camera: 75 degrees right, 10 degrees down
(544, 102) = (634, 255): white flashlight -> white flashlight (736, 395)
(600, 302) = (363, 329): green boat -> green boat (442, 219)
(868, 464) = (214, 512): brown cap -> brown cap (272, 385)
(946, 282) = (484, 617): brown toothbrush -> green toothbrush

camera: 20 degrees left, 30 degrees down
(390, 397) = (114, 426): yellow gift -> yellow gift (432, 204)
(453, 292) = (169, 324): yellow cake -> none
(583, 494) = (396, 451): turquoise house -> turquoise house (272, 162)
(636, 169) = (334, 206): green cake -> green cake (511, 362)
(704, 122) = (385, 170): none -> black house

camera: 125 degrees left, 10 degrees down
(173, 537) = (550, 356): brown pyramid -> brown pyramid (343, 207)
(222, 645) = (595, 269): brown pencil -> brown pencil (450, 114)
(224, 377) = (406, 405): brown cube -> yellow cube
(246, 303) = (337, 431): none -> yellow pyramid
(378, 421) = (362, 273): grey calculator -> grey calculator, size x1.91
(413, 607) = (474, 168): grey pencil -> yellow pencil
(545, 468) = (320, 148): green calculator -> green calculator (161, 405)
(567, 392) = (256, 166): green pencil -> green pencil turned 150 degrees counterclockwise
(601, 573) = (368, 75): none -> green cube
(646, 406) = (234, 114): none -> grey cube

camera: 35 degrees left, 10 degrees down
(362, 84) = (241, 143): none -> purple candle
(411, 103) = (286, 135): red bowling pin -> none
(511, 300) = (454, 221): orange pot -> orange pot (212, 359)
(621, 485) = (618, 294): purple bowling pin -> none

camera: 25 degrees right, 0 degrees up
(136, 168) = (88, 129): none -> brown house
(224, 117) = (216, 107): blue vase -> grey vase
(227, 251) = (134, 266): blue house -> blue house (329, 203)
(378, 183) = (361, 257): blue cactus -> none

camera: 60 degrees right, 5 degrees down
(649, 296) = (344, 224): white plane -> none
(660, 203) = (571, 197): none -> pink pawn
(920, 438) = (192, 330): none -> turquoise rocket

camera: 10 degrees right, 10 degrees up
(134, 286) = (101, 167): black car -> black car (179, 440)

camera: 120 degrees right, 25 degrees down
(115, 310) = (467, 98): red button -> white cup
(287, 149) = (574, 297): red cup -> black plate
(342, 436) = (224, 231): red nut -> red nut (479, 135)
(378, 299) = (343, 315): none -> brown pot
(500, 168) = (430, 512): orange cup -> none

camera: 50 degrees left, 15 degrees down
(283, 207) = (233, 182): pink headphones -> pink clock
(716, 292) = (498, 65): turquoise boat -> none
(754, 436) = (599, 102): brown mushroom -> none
----------
→ Exercise: The entries above should be repeated exactly, every one of them.

→ Answer to the exercise:
camera: 75 degrees right, 10 degrees down
(544, 102) = (634, 255): white flashlight -> white flashlight (736, 395)
(600, 302) = (363, 329): green boat -> green boat (442, 219)
(868, 464) = (214, 512): brown cap -> brown cap (272, 385)
(946, 282) = (484, 617): brown toothbrush -> green toothbrush

camera: 20 degrees left, 30 degrees down
(390, 397) = (114, 426): yellow gift -> yellow gift (432, 204)
(453, 292) = (169, 324): yellow cake -> none
(583, 494) = (396, 451): turquoise house -> turquoise house (272, 162)
(636, 169) = (334, 206): green cake -> green cake (511, 362)
(704, 122) = (385, 170): none -> black house

camera: 125 degrees left, 10 degrees down
(173, 537) = (550, 356): brown pyramid -> brown pyramid (343, 207)
(222, 645) = (595, 269): brown pencil -> brown pencil (450, 114)
(224, 377) = (406, 405): brown cube -> yellow cube
(246, 303) = (337, 431): none -> yellow pyramid
(378, 421) = (362, 273): grey calculator -> grey calculator, size x1.91
(413, 607) = (474, 168): grey pencil -> yellow pencil
(545, 468) = (320, 148): green calculator -> green calculator (161, 405)
(567, 392) = (256, 166): green pencil -> green pencil turned 150 degrees counterclockwise
(601, 573) = (368, 75): none -> green cube
(646, 406) = (234, 114): none -> grey cube

camera: 35 degrees left, 10 degrees down
(362, 84) = (241, 143): none -> purple candle
(411, 103) = (286, 135): red bowling pin -> none
(511, 300) = (454, 221): orange pot -> orange pot (212, 359)
(621, 485) = (618, 294): purple bowling pin -> none

camera: 25 degrees right, 0 degrees up
(136, 168) = (88, 129): none -> brown house
(224, 117) = (216, 107): blue vase -> grey vase
(227, 251) = (134, 266): blue house -> blue house (329, 203)
(378, 183) = (361, 257): blue cactus -> none

camera: 60 degrees right, 5 degrees down
(649, 296) = (344, 224): white plane -> none
(660, 203) = (571, 197): none -> pink pawn
(920, 438) = (192, 330): none -> turquoise rocket

camera: 10 degrees right, 10 degrees up
(134, 286) = (101, 167): black car -> black car (179, 440)

camera: 120 degrees right, 25 degrees down
(115, 310) = (467, 98): red button -> white cup
(287, 149) = (574, 297): red cup -> black plate
(342, 436) = (224, 231): red nut -> red nut (479, 135)
(378, 299) = (343, 315): none -> brown pot
(500, 168) = (430, 512): orange cup -> none

camera: 50 degrees left, 15 degrees down
(283, 207) = (233, 182): pink headphones -> pink clock
(716, 292) = (498, 65): turquoise boat -> none
(754, 436) = (599, 102): brown mushroom -> none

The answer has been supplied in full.